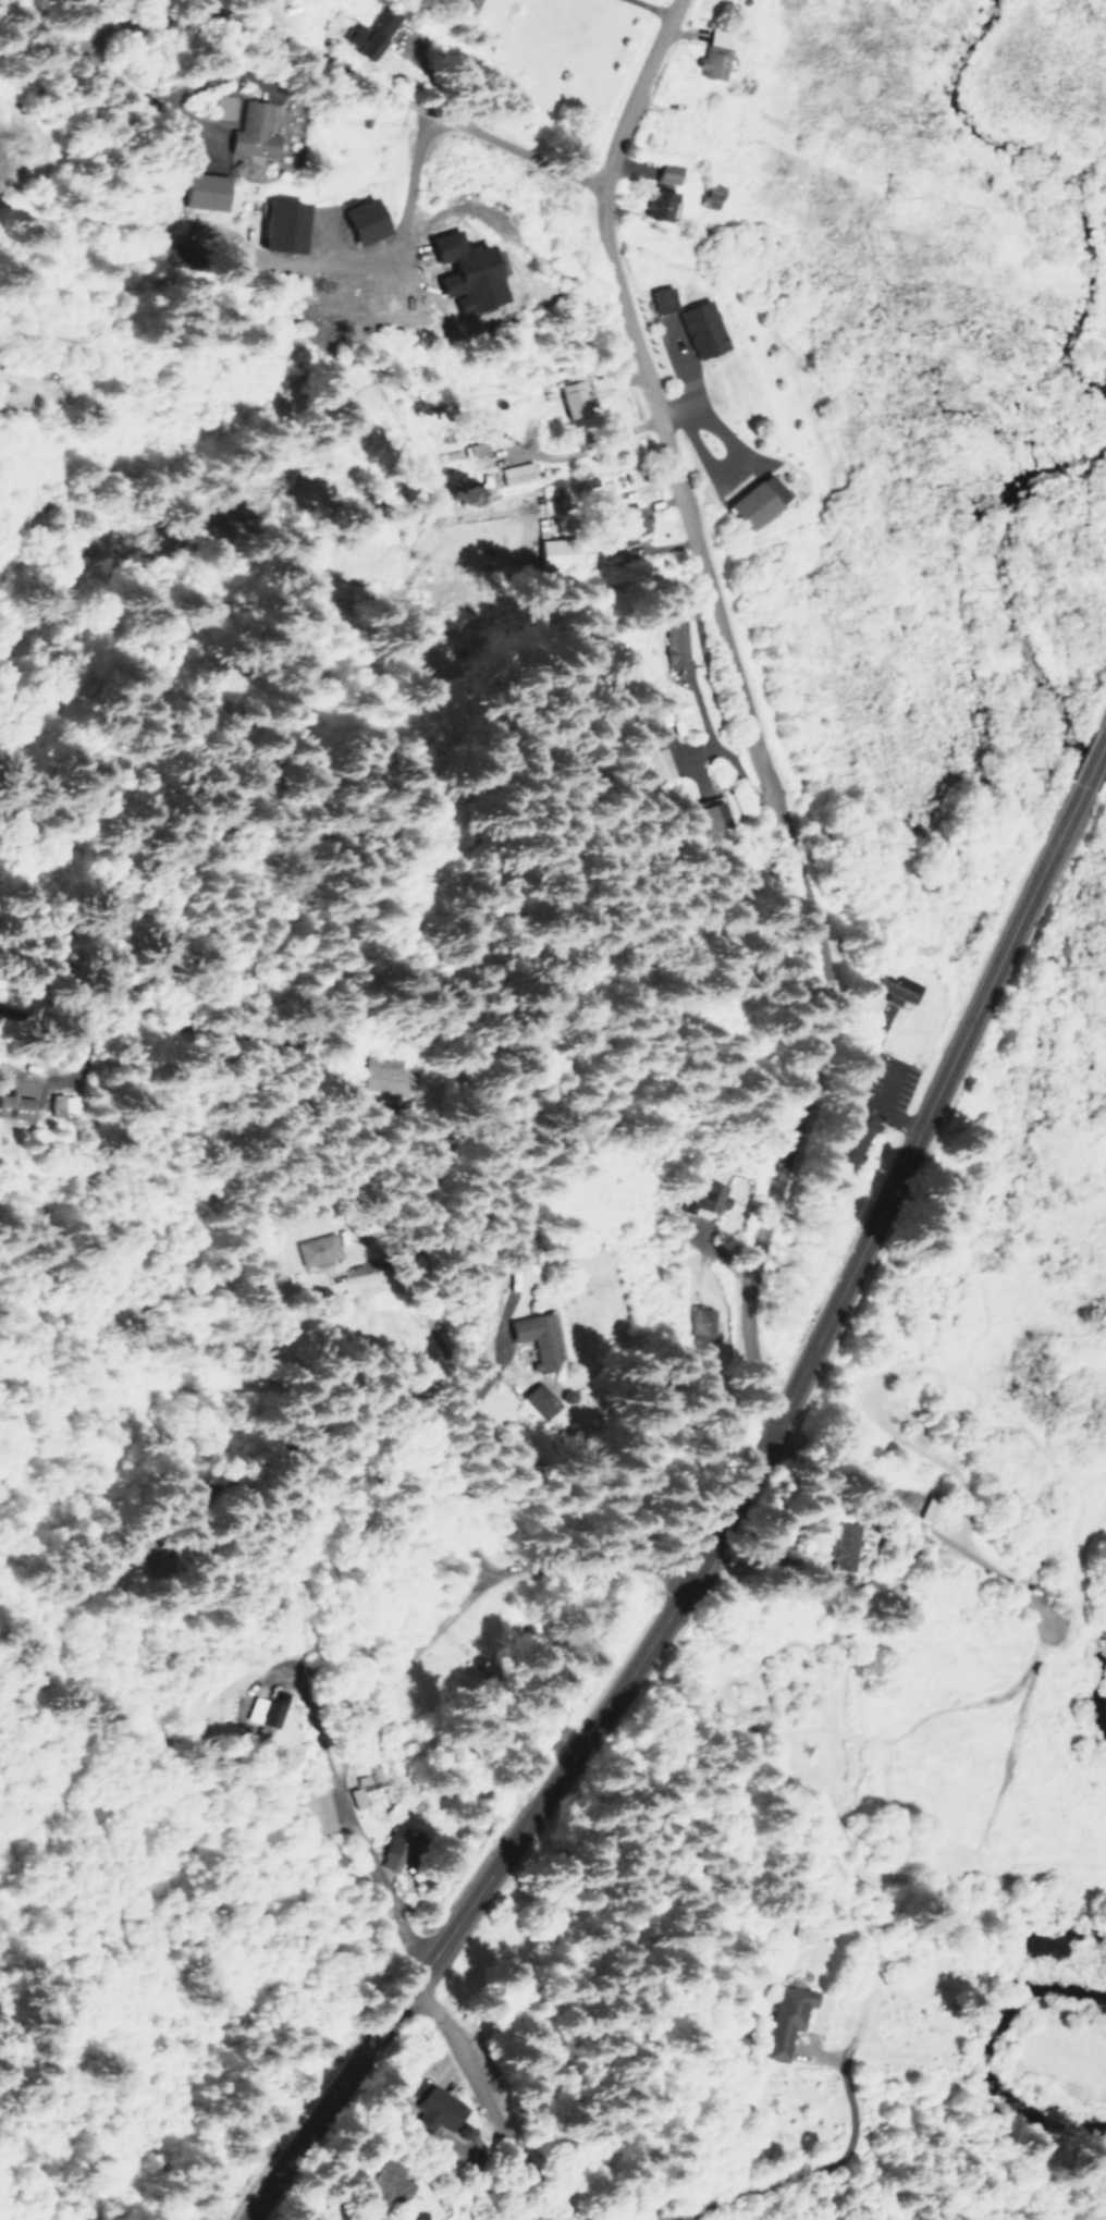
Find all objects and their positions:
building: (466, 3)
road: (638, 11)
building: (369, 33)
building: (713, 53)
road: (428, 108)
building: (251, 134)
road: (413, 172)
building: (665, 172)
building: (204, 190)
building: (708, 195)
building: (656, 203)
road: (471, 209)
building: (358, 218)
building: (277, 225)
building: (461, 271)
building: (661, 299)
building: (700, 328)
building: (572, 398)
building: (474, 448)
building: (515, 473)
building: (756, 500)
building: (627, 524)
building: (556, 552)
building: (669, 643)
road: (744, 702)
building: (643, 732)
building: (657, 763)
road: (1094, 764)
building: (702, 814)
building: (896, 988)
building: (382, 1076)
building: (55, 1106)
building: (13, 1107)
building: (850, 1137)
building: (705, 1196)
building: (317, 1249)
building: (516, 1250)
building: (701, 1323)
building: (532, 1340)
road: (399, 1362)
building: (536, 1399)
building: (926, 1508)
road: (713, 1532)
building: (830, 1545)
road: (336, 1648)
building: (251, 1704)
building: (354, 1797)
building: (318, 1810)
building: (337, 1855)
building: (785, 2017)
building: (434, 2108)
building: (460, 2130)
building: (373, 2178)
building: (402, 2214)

※ ※ ※

*WORK TO COMPLETE*
What you produce must match the listing word for word, with no images in it.

*TASK OUTPUT*
Find all objects and their positions:
building: (466, 3)
road: (638, 11)
building: (369, 33)
building: (713, 53)
road: (428, 108)
building: (251, 134)
road: (413, 172)
building: (665, 172)
building: (204, 190)
building: (708, 195)
building: (656, 203)
road: (471, 209)
building: (358, 218)
building: (277, 225)
building: (461, 271)
building: (661, 299)
building: (700, 328)
building: (572, 398)
building: (474, 448)
building: (515, 473)
building: (756, 500)
building: (627, 524)
building: (556, 552)
building: (669, 643)
road: (744, 702)
building: (643, 732)
building: (657, 763)
road: (1094, 764)
building: (702, 814)
building: (896, 988)
building: (382, 1076)
building: (55, 1106)
building: (13, 1107)
building: (850, 1137)
building: (705, 1196)
building: (317, 1249)
building: (516, 1250)
building: (701, 1323)
building: (532, 1340)
road: (399, 1362)
building: (536, 1399)
building: (926, 1508)
road: (713, 1532)
building: (830, 1545)
road: (336, 1648)
building: (251, 1704)
building: (354, 1797)
building: (318, 1810)
building: (337, 1855)
building: (785, 2017)
building: (434, 2108)
building: (460, 2130)
building: (373, 2178)
building: (402, 2214)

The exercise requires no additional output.